# What is asked:
Will you output the material below line for line, with every character unchanged?

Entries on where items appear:
--------------------------------------------------
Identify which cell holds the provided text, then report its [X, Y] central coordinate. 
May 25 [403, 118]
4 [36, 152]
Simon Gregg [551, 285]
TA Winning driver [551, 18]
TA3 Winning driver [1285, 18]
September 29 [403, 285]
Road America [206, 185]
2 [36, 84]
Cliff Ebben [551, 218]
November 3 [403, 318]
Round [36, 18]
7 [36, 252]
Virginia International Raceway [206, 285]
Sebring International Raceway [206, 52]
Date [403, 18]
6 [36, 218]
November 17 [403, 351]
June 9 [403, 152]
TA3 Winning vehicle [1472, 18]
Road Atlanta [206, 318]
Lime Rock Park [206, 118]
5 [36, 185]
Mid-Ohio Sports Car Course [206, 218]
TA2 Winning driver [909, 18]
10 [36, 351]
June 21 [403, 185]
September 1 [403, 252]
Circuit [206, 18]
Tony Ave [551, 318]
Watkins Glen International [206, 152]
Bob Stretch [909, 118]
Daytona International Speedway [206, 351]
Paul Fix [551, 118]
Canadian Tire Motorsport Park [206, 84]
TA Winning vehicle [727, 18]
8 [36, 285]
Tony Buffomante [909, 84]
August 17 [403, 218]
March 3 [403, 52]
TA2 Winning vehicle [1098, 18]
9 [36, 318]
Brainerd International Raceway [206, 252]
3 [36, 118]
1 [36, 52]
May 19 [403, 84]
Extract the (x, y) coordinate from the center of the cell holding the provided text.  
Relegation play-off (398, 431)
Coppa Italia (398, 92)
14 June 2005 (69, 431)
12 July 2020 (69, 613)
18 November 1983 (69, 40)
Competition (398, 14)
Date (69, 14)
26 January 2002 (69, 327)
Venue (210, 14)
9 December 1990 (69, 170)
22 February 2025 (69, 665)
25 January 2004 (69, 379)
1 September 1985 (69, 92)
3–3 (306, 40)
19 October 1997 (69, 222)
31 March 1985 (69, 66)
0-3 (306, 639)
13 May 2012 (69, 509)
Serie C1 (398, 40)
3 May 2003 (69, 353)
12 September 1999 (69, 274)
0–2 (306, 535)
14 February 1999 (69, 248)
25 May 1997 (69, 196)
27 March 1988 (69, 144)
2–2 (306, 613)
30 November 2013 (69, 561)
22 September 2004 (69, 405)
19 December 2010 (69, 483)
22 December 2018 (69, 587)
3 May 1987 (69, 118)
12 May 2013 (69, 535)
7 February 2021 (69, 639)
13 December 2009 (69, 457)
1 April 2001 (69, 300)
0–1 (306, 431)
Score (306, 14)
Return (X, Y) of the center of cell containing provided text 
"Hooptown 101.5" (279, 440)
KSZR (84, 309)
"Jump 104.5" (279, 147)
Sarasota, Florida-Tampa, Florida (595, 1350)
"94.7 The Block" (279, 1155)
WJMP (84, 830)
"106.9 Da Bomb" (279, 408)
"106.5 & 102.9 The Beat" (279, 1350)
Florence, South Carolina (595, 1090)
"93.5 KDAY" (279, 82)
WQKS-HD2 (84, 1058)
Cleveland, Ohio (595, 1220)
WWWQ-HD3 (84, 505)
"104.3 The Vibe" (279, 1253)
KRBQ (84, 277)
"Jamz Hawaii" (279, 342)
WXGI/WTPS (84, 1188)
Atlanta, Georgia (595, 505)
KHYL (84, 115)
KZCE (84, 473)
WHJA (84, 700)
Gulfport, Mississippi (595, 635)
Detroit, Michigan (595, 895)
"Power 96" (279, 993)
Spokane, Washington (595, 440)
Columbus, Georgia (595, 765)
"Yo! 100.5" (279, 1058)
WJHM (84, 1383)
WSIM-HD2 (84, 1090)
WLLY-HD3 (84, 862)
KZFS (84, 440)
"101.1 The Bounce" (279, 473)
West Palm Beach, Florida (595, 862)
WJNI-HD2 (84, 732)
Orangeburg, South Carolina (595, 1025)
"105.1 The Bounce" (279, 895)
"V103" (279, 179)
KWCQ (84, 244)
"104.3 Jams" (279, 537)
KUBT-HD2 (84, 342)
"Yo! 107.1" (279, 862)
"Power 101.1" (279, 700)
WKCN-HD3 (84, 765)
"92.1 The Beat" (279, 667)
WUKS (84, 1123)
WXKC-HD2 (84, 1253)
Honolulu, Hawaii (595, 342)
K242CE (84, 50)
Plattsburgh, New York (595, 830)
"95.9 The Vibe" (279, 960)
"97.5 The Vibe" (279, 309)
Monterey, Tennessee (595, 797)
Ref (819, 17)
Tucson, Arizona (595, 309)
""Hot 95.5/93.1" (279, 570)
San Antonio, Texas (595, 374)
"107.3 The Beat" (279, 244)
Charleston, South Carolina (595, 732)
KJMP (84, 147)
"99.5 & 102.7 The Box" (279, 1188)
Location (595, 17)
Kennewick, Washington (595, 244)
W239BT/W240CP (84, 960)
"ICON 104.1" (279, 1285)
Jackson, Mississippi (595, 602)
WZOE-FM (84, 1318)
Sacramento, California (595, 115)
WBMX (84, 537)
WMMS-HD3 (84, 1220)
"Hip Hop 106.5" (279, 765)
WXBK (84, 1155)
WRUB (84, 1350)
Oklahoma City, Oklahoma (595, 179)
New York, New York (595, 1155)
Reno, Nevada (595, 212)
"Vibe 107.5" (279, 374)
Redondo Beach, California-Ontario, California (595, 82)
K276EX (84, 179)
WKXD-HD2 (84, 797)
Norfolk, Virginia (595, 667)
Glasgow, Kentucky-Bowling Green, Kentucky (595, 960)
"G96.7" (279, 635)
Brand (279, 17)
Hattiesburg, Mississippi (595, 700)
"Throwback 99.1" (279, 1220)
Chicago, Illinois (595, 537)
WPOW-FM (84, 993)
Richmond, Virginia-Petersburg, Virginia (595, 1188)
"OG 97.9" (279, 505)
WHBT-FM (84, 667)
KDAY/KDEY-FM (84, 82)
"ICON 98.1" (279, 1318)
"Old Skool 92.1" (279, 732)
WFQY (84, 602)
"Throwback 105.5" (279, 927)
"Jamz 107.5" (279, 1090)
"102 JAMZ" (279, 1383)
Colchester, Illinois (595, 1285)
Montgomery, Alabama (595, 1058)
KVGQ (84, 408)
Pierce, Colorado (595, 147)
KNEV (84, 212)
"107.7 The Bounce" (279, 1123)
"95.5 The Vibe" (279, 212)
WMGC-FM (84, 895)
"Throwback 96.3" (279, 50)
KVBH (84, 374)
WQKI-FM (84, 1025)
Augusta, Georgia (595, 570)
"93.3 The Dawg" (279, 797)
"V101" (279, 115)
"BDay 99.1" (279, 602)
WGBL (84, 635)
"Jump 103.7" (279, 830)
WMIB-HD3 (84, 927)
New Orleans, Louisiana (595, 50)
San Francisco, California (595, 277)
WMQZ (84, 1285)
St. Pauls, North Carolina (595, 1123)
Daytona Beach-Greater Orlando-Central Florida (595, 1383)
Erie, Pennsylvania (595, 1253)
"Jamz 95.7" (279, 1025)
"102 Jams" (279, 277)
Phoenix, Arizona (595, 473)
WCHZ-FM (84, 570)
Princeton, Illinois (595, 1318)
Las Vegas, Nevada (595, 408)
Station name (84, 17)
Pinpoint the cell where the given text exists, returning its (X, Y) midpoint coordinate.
--------------------------------------------------
# Answer for the task:
Identify which cell holds the provided text, then report its [X, Y] central coordinate. 
May 25 [403, 118]
4 [36, 152]
Simon Gregg [551, 285]
TA Winning driver [551, 18]
TA3 Winning driver [1285, 18]
September 29 [403, 285]
Road America [206, 185]
2 [36, 84]
Cliff Ebben [551, 218]
November 3 [403, 318]
Round [36, 18]
7 [36, 252]
Virginia International Raceway [206, 285]
Sebring International Raceway [206, 52]
Date [403, 18]
6 [36, 218]
November 17 [403, 351]
June 9 [403, 152]
TA3 Winning vehicle [1472, 18]
Road Atlanta [206, 318]
Lime Rock Park [206, 118]
5 [36, 185]
Mid-Ohio Sports Car Course [206, 218]
TA2 Winning driver [909, 18]
10 [36, 351]
June 21 [403, 185]
September 1 [403, 252]
Circuit [206, 18]
Tony Ave [551, 318]
Watkins Glen International [206, 152]
Bob Stretch [909, 118]
Daytona International Speedway [206, 351]
Paul Fix [551, 118]
Canadian Tire Motorsport Park [206, 84]
TA Winning vehicle [727, 18]
8 [36, 285]
Tony Buffomante [909, 84]
August 17 [403, 218]
March 3 [403, 52]
TA2 Winning vehicle [1098, 18]
9 [36, 318]
Brainerd International Raceway [206, 252]
3 [36, 118]
1 [36, 52]
May 19 [403, 84]
Extract the (x, y) coordinate from the center of the cell holding the provided text.  
Relegation play-off (398, 431)
Coppa Italia (398, 92)
14 June 2005 (69, 431)
12 July 2020 (69, 613)
18 November 1983 (69, 40)
Competition (398, 14)
Date (69, 14)
26 January 2002 (69, 327)
Venue (210, 14)
9 December 1990 (69, 170)
22 February 2025 (69, 665)
25 January 2004 (69, 379)
1 September 1985 (69, 92)
3–3 (306, 40)
19 October 1997 (69, 222)
31 March 1985 (69, 66)
0-3 (306, 639)
13 May 2012 (69, 509)
Serie C1 (398, 40)
3 May 2003 (69, 353)
12 September 1999 (69, 274)
0–2 (306, 535)
14 February 1999 (69, 248)
25 May 1997 (69, 196)
27 March 1988 (69, 144)
2–2 (306, 613)
30 November 2013 (69, 561)
22 September 2004 (69, 405)
19 December 2010 (69, 483)
22 December 2018 (69, 587)
3 May 1987 (69, 118)
12 May 2013 (69, 535)
7 February 2021 (69, 639)
13 December 2009 (69, 457)
1 April 2001 (69, 300)
0–1 (306, 431)
Score (306, 14)
Return (X, Y) of the center of cell containing provided text 
"Hooptown 101.5" (279, 440)
KSZR (84, 309)
"Jump 104.5" (279, 147)
Sarasota, Florida-Tampa, Florida (595, 1350)
"94.7 The Block" (279, 1155)
WJMP (84, 830)
"106.9 Da Bomb" (279, 408)
"106.5 & 102.9 The Beat" (279, 1350)
Florence, South Carolina (595, 1090)
"93.5 KDAY" (279, 82)
WQKS-HD2 (84, 1058)
Cleveland, Ohio (595, 1220)
WWWQ-HD3 (84, 505)
"104.3 The Vibe" (279, 1253)
KRBQ (84, 277)
"Jamz Hawaii" (279, 342)
WXGI/WTPS (84, 1188)
Atlanta, Georgia (595, 505)
KHYL (84, 115)
KZCE (84, 473)
WHJA (84, 700)
Gulfport, Mississippi (595, 635)
Detroit, Michigan (595, 895)
"Power 96" (279, 993)
Spokane, Washington (595, 440)
Columbus, Georgia (595, 765)
"Yo! 100.5" (279, 1058)
WJHM (84, 1383)
WSIM-HD2 (84, 1090)
WLLY-HD3 (84, 862)
KZFS (84, 440)
"101.1 The Bounce" (279, 473)
West Palm Beach, Florida (595, 862)
WJNI-HD2 (84, 732)
Orangeburg, South Carolina (595, 1025)
"105.1 The Bounce" (279, 895)
"V103" (279, 179)
KWCQ (84, 244)
"104.3 Jams" (279, 537)
KUBT-HD2 (84, 342)
"Yo! 107.1" (279, 862)
"Power 101.1" (279, 700)
WKCN-HD3 (84, 765)
"92.1 The Beat" (279, 667)
WUKS (84, 1123)
WXKC-HD2 (84, 1253)
Honolulu, Hawaii (595, 342)
K242CE (84, 50)
Plattsburgh, New York (595, 830)
"95.9 The Vibe" (279, 960)
"97.5 The Vibe" (279, 309)
Monterey, Tennessee (595, 797)
Ref (819, 17)
Tucson, Arizona (595, 309)
""Hot 95.5/93.1" (279, 570)
San Antonio, Texas (595, 374)
"107.3 The Beat" (279, 244)
Charleston, South Carolina (595, 732)
KJMP (84, 147)
"99.5 & 102.7 The Box" (279, 1188)
Location (595, 17)
Kennewick, Washington (595, 244)
W239BT/W240CP (84, 960)
"ICON 104.1" (279, 1285)
Jackson, Mississippi (595, 602)
WZOE-FM (84, 1318)
Sacramento, California (595, 115)
WBMX (84, 537)
WMMS-HD3 (84, 1220)
"Hip Hop 106.5" (279, 765)
WXBK (84, 1155)
WRUB (84, 1350)
Oklahoma City, Oklahoma (595, 179)
New York, New York (595, 1155)
Reno, Nevada (595, 212)
"Vibe 107.5" (279, 374)
Redondo Beach, California-Ontario, California (595, 82)
K276EX (84, 179)
WKXD-HD2 (84, 797)
Norfolk, Virginia (595, 667)
Glasgow, Kentucky-Bowling Green, Kentucky (595, 960)
"G96.7" (279, 635)
Brand (279, 17)
Hattiesburg, Mississippi (595, 700)
"Throwback 99.1" (279, 1220)
Chicago, Illinois (595, 537)
WPOW-FM (84, 993)
Richmond, Virginia-Petersburg, Virginia (595, 1188)
"OG 97.9" (279, 505)
WHBT-FM (84, 667)
KDAY/KDEY-FM (84, 82)
"ICON 98.1" (279, 1318)
"Old Skool 92.1" (279, 732)
WFQY (84, 602)
"Throwback 105.5" (279, 927)
"Jamz 107.5" (279, 1090)
"102 JAMZ" (279, 1383)
Colchester, Illinois (595, 1285)
Montgomery, Alabama (595, 1058)
KVGQ (84, 408)
Pierce, Colorado (595, 147)
KNEV (84, 212)
"107.7 The Bounce" (279, 1123)
"95.5 The Vibe" (279, 212)
WMGC-FM (84, 895)
"Throwback 96.3" (279, 50)
KVBH (84, 374)
WQKI-FM (84, 1025)
Augusta, Georgia (595, 570)
"93.3 The Dawg" (279, 797)
"V101" (279, 115)
"BDay 99.1" (279, 602)
WGBL (84, 635)
"Jump 103.7" (279, 830)
WMIB-HD3 (84, 927)
New Orleans, Louisiana (595, 50)
San Francisco, California (595, 277)
WMQZ (84, 1285)
St. Pauls, North Carolina (595, 1123)
Daytona Beach-Greater Orlando-Central Florida (595, 1383)
Erie, Pennsylvania (595, 1253)
"Jamz 95.7" (279, 1025)
"102 Jams" (279, 277)
Phoenix, Arizona (595, 473)
WCHZ-FM (84, 570)
Princeton, Illinois (595, 1318)
Las Vegas, Nevada (595, 408)
Station name (84, 17)
Pinpoint the cell where the given text exists, returning its (X, Y) midpoint coordinate.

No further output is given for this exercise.